=== Records for this task ===
-- -- --
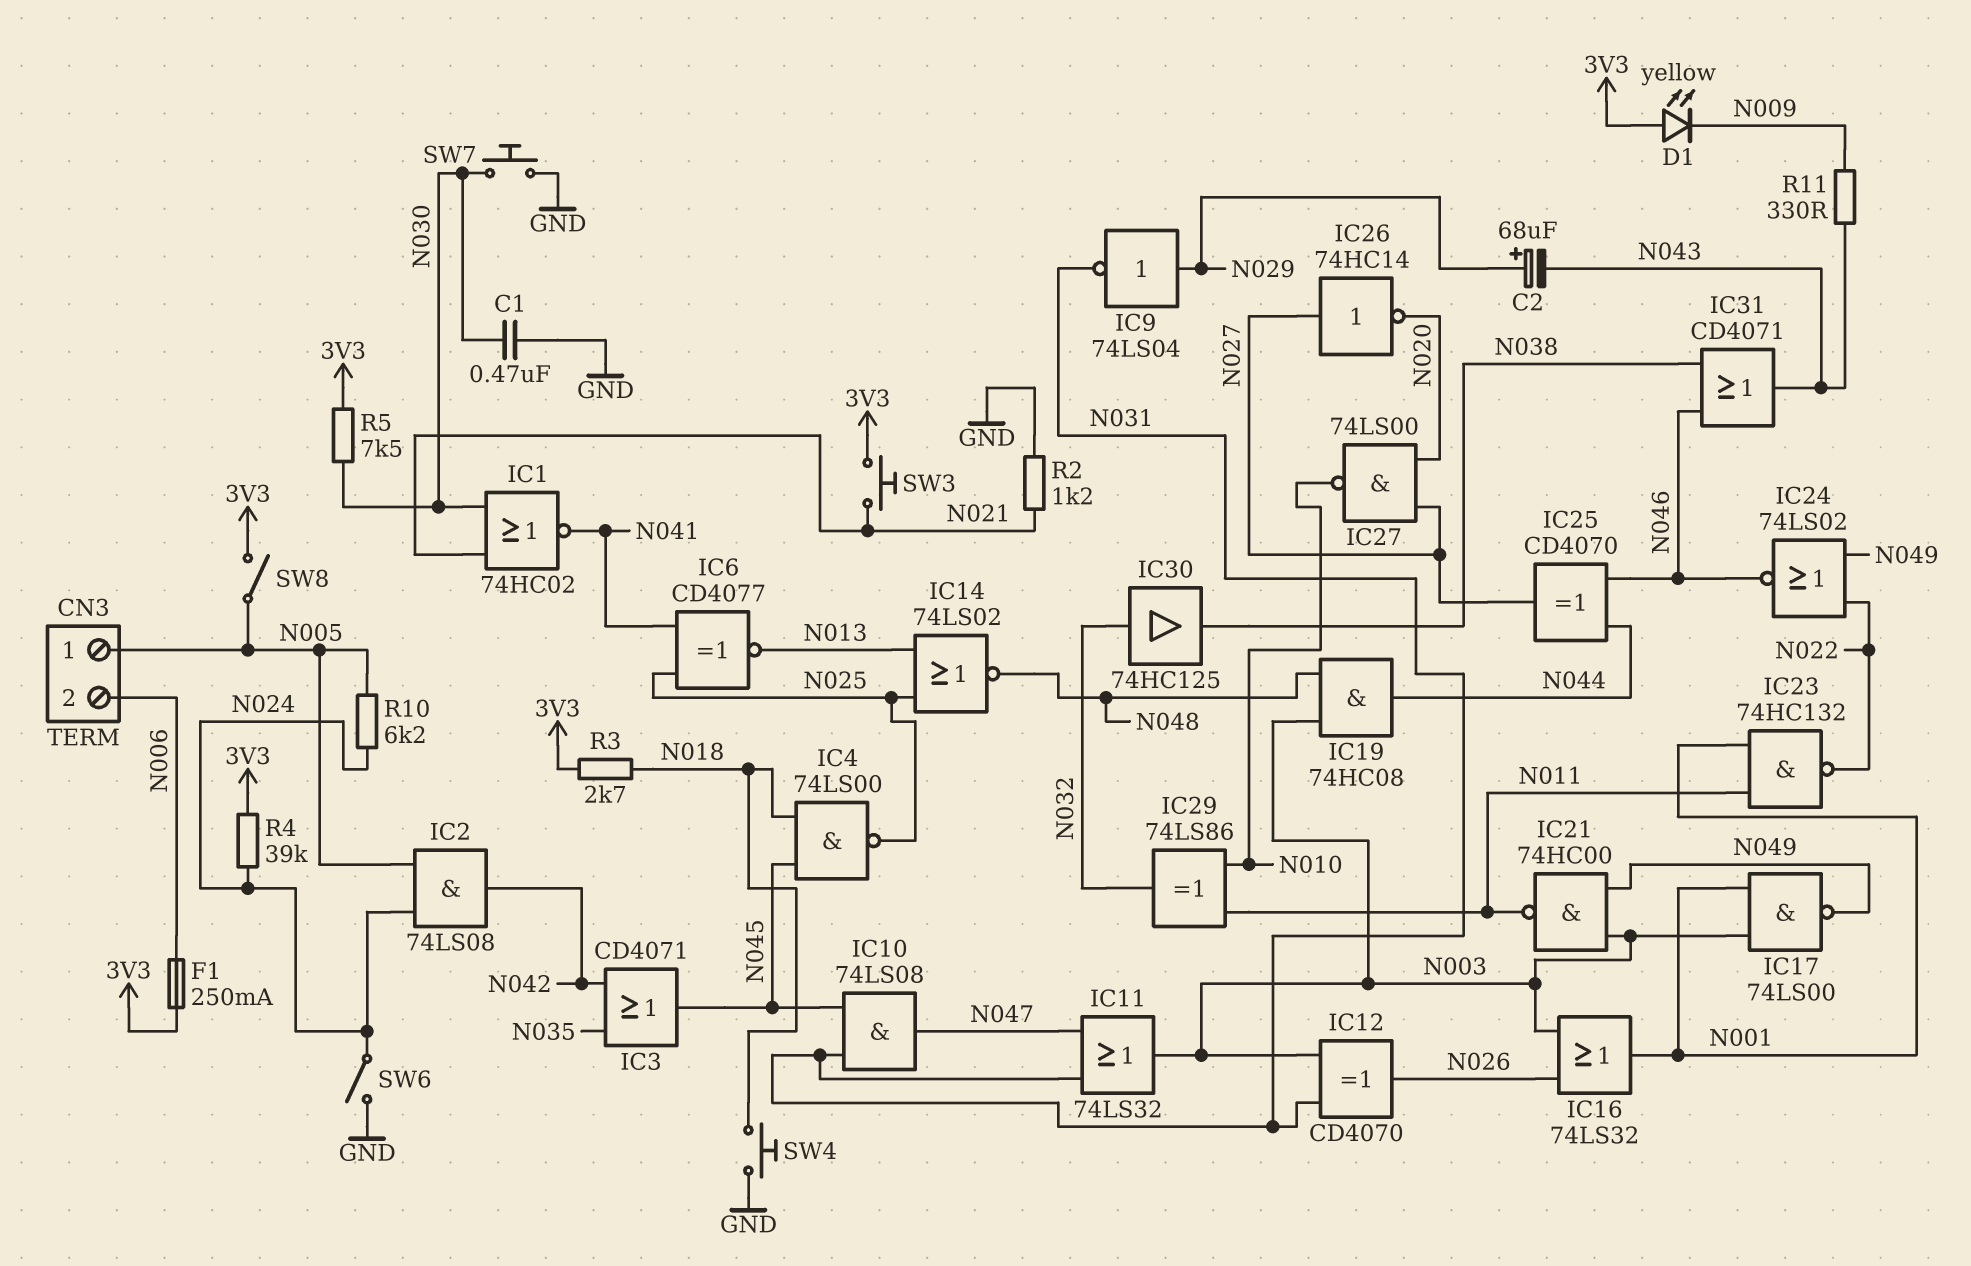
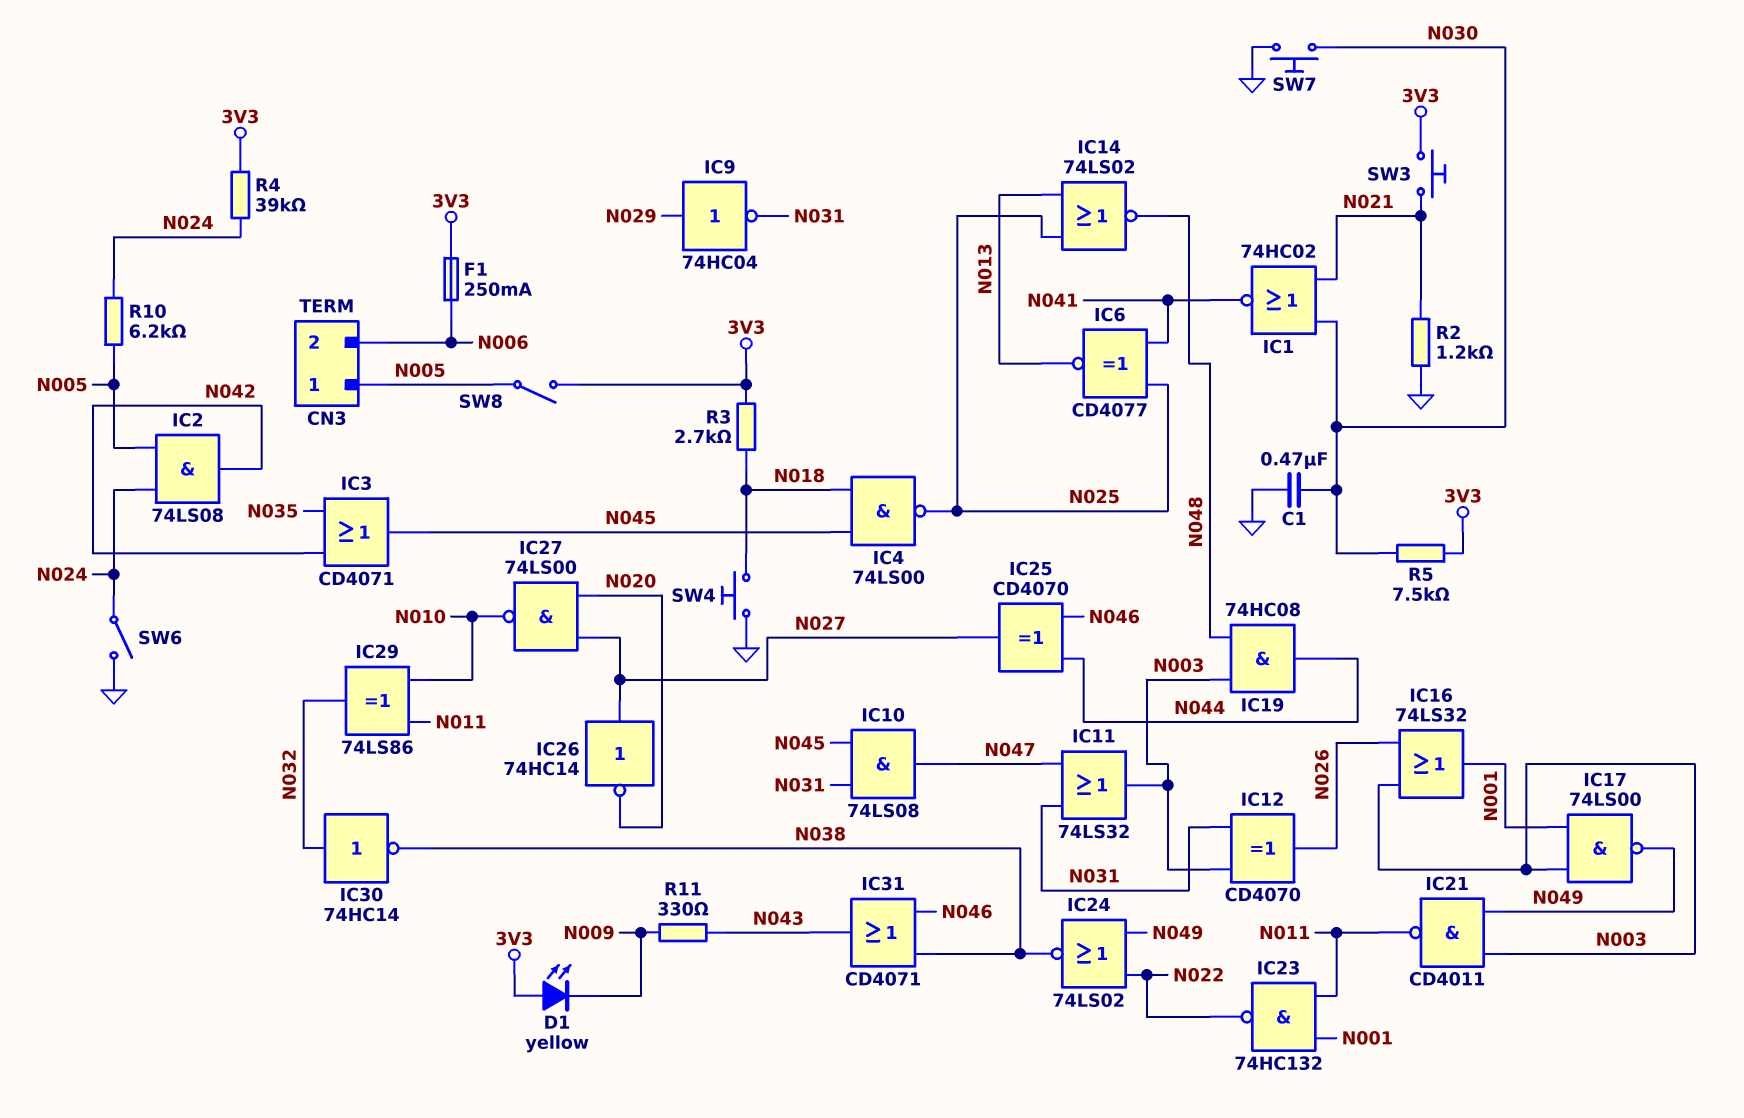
C2: 68uF (plus N029, minus N043) -> none
IC9: NOT 74LS04 (in N029, out N031) -> NOT 74HC04 (in N029, out N031)
IC21: NAND 74HC00 (in N003, in N049, out N011) -> NAND CD4011 (in N003, in N049, out N011)
IC24: NOR 74LS02 (in N022, in N049, out N046) -> NOR 74LS02 (in N022, in N049, out N038)
IC30: buffer 74HC125 (in N032, out N038) -> NOT 74HC14 (in N032, out N038)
-- -- --
=== Task to carry out ===
Output the line containing "IC21: NAND 74HC00" and every line after it through the final line of the records above, exactly as written and nothing else.

=== Written response ===
IC21: NAND 74HC00 (in N003, in N049, out N011) -> NAND CD4011 (in N003, in N049, out N011)
IC24: NOR 74LS02 (in N022, in N049, out N046) -> NOR 74LS02 (in N022, in N049, out N038)
IC30: buffer 74HC125 (in N032, out N038) -> NOT 74HC14 (in N032, out N038)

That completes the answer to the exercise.